╔══

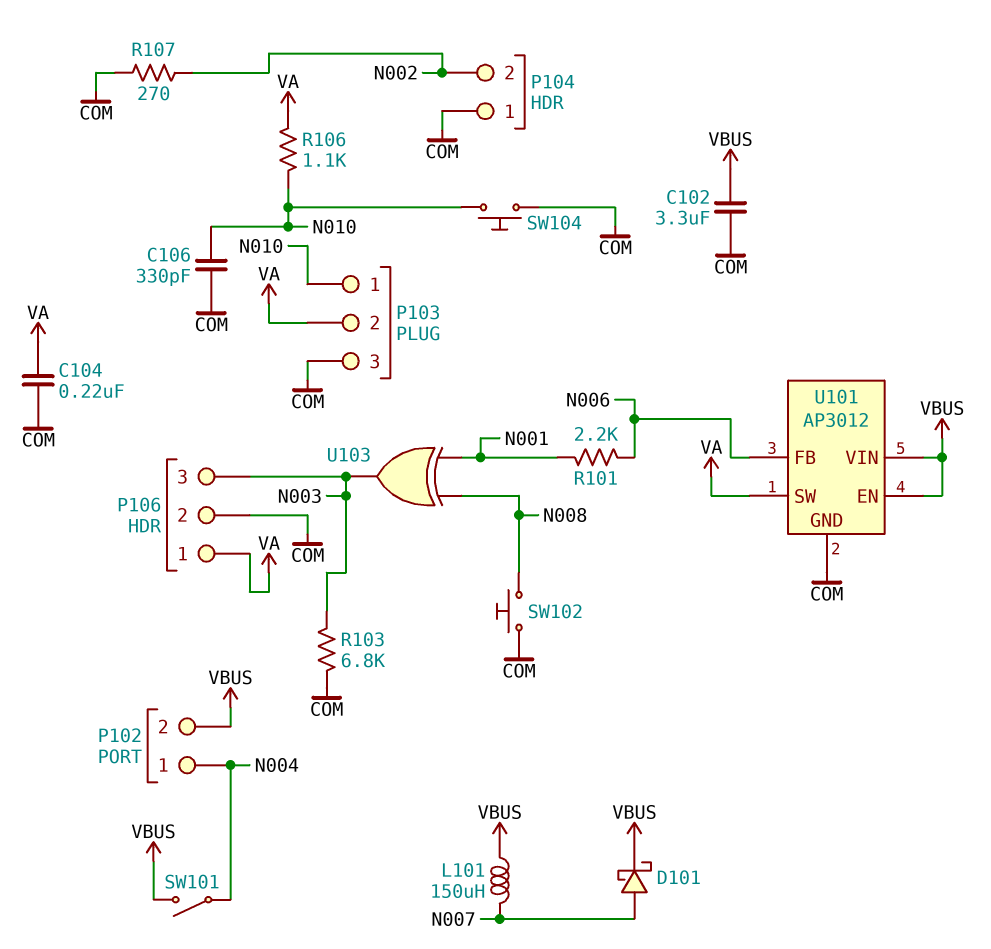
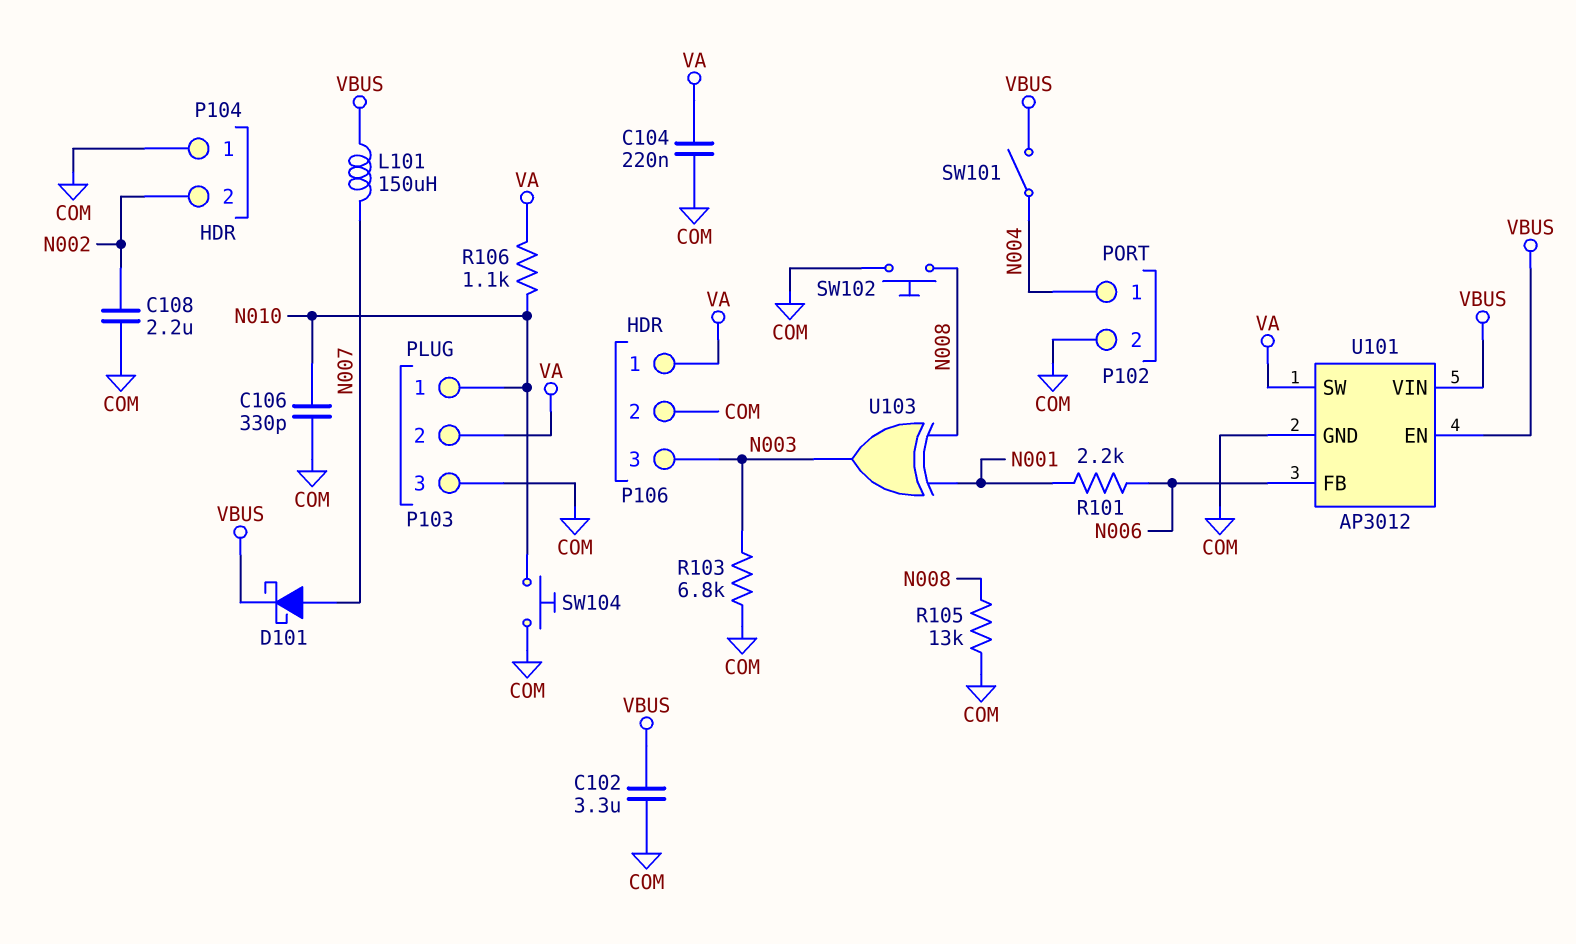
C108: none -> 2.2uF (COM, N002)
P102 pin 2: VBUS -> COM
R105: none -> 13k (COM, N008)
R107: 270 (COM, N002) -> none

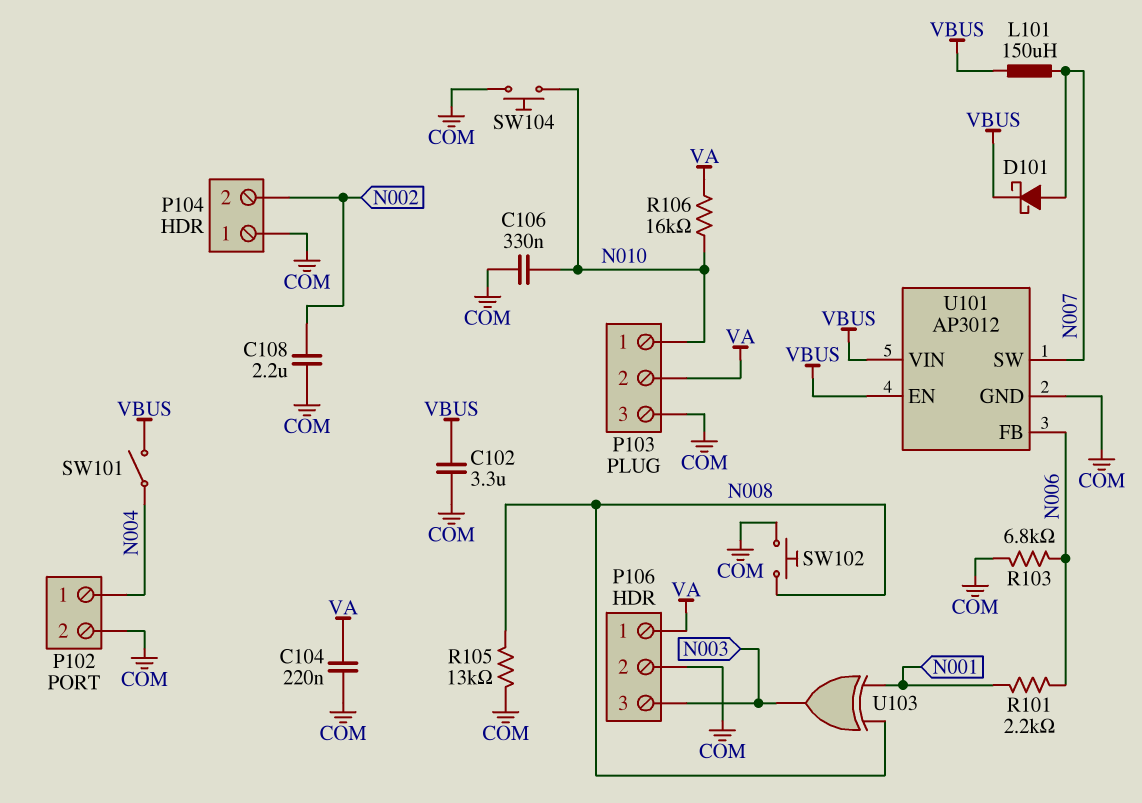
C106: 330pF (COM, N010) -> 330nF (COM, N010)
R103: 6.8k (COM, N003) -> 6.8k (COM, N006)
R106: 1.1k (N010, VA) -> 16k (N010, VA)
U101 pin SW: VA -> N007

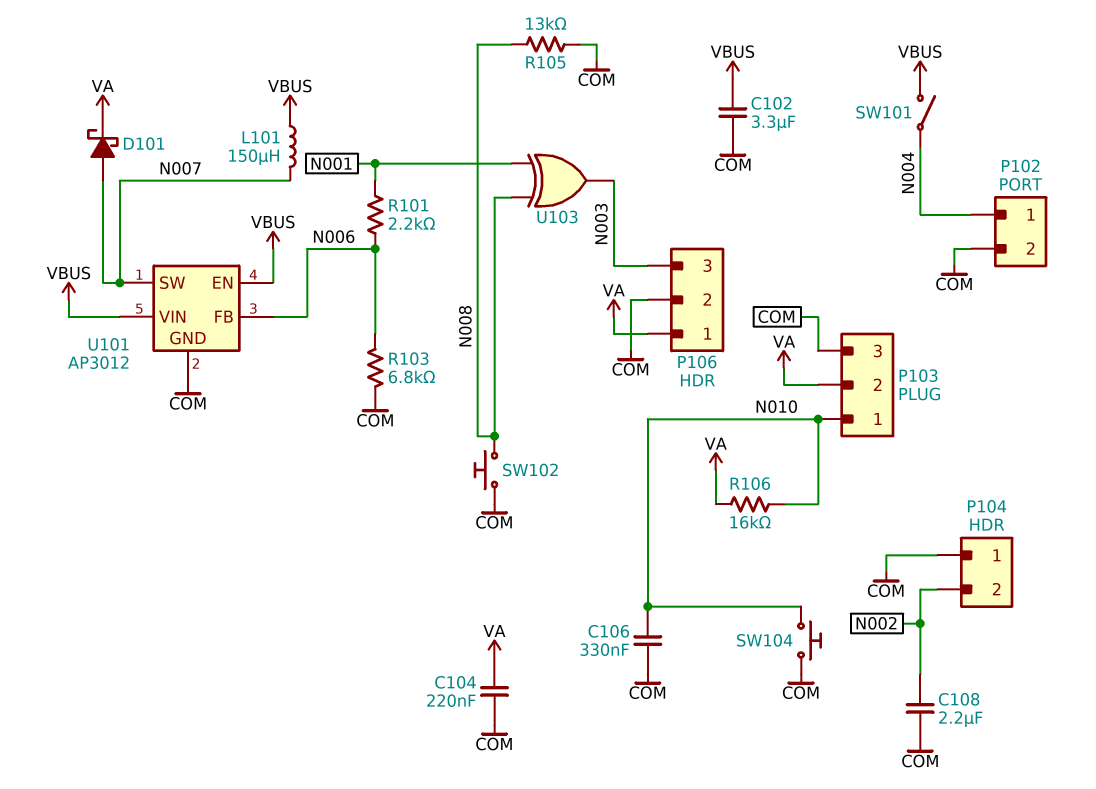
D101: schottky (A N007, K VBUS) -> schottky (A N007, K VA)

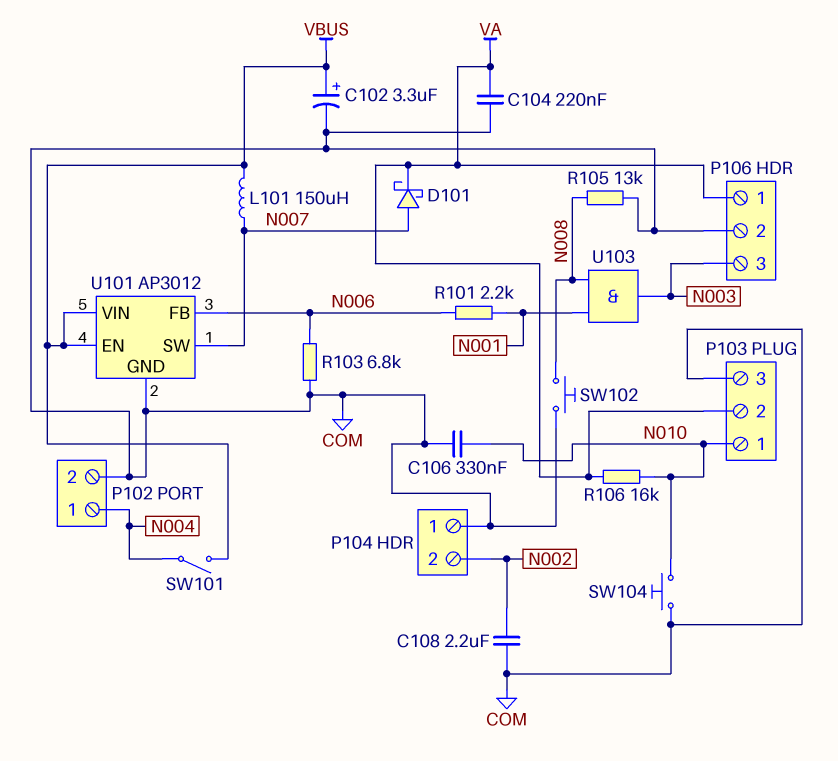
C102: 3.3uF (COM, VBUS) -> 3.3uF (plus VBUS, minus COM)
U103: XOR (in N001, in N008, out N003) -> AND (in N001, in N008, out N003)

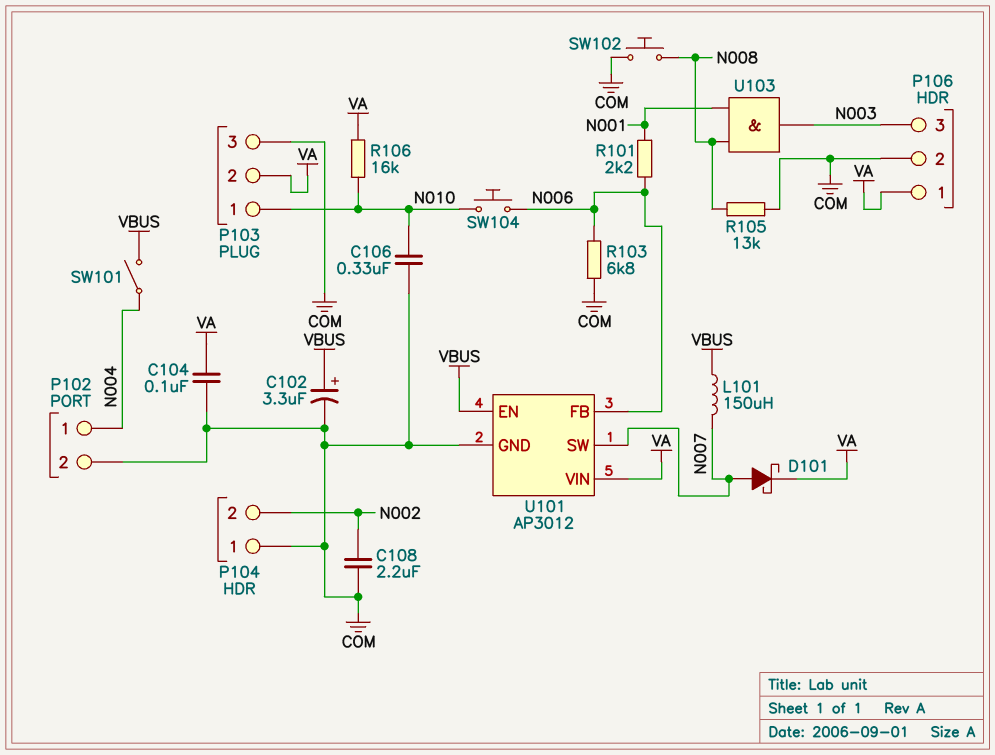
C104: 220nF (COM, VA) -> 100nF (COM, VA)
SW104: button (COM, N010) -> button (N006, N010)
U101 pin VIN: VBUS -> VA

╚══

* TASK TO COMPLETE
Go through the entries and copy every line with "none".

* EXERCISE OUTPUT
C108: none -> 2.2uF (COM, N002)
R105: none -> 13k (COM, N008)
R107: 270 (COM, N002) -> none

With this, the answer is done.